— BEGIN —

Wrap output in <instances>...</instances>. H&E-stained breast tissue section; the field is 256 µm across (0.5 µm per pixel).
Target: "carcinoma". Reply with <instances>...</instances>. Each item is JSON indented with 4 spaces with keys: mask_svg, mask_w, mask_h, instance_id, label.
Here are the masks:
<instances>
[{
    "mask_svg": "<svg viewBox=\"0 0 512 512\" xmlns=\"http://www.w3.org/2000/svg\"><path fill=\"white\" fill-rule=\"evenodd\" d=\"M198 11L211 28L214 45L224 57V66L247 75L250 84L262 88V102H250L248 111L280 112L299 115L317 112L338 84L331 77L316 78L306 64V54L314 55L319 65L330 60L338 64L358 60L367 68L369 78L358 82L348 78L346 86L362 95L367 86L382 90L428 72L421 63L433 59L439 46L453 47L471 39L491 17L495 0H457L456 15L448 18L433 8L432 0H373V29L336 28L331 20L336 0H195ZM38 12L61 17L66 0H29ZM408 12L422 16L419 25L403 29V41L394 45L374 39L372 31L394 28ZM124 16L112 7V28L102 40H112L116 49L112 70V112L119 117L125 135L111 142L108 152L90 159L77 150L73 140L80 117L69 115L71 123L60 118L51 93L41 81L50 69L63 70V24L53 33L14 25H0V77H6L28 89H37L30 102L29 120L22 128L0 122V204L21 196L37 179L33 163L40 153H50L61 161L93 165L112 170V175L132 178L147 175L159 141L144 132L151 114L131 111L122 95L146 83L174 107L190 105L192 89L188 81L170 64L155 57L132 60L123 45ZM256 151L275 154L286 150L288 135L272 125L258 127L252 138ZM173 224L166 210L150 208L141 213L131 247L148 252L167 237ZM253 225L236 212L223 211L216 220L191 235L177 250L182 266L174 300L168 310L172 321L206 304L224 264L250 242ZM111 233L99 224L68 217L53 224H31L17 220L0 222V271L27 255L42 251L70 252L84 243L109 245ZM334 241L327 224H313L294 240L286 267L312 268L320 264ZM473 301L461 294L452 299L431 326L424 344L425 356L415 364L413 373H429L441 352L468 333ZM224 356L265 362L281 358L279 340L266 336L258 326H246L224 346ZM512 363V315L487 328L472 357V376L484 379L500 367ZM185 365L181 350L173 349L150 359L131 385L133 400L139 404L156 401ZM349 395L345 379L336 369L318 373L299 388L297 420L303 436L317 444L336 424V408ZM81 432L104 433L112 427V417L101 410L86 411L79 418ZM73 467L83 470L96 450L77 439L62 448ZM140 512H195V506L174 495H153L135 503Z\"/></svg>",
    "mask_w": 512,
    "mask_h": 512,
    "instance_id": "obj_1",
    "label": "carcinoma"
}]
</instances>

— END —

## Written exercise:
Extract the listing in its entirety, matching it exactly.

## Response for this exercise:
Wrap output in <instances>...</instances>. H&E-stained breast tissue section; the field is 256 µm across (0.5 µm per pixel).
Target: "carcinoma". Reply with <instances>...</instances>. Each item is JSON indented with 4 spaces with keys: mask_svg, mask_w, mask_h, instance_id, label.
Here are the masks:
<instances>
[{
    "mask_svg": "<svg viewBox=\"0 0 512 512\" xmlns=\"http://www.w3.org/2000/svg\"><path fill=\"white\" fill-rule=\"evenodd\" d=\"M198 11L211 28L214 45L224 57V66L247 75L250 84L262 88V102H250L248 111L280 112L299 115L317 112L338 84L331 77L316 78L306 64V54L314 55L319 65L330 60L338 64L358 60L367 68L369 78L358 82L348 78L346 86L362 95L367 86L382 90L428 72L421 63L433 59L439 46L453 47L471 39L491 17L495 0H457L456 15L448 18L433 8L432 0H373V29L336 28L331 20L336 0H195ZM38 12L61 17L66 0H29ZM408 12L422 16L419 25L403 29V41L394 45L374 39L372 31L394 28ZM124 16L112 7V28L102 40H112L116 49L112 70V112L119 117L125 135L111 142L108 152L90 159L77 150L73 140L80 117L69 115L71 123L60 118L51 93L41 81L50 69L63 70V24L53 33L14 25H0V77H6L28 89H37L30 102L29 120L22 128L0 122V204L21 196L37 179L33 163L40 153H50L61 161L93 165L112 170V175L132 178L147 175L159 141L144 132L151 114L131 111L122 95L146 83L174 107L190 105L192 89L188 81L170 64L155 57L132 60L123 45ZM256 151L275 154L286 150L288 135L272 125L258 127L252 138ZM173 224L166 210L150 208L141 213L131 247L148 252L167 237ZM253 225L236 212L223 211L216 220L191 235L177 250L182 266L174 300L168 310L172 321L206 304L224 264L250 242ZM111 233L99 224L68 217L53 224H31L17 220L0 222V271L27 255L42 251L70 252L84 243L109 245ZM334 241L327 224H313L294 240L286 267L312 268L320 264ZM473 301L461 294L452 299L431 326L424 344L425 356L415 364L413 373H429L441 352L468 333ZM224 356L265 362L281 358L279 340L266 336L258 326H246L224 346ZM512 363V315L487 328L472 357V376L484 379L500 367ZM185 365L181 350L173 349L150 359L131 385L133 400L139 404L156 401ZM349 395L345 379L336 369L318 373L299 388L297 420L303 436L317 444L336 424V408ZM81 432L104 433L112 427V417L101 410L86 411L79 418ZM73 467L83 470L96 450L77 439L62 448ZM140 512H195V506L174 495H153L135 503Z\"/></svg>",
    "mask_w": 512,
    "mask_h": 512,
    "instance_id": "obj_1",
    "label": "carcinoma"
}]
</instances>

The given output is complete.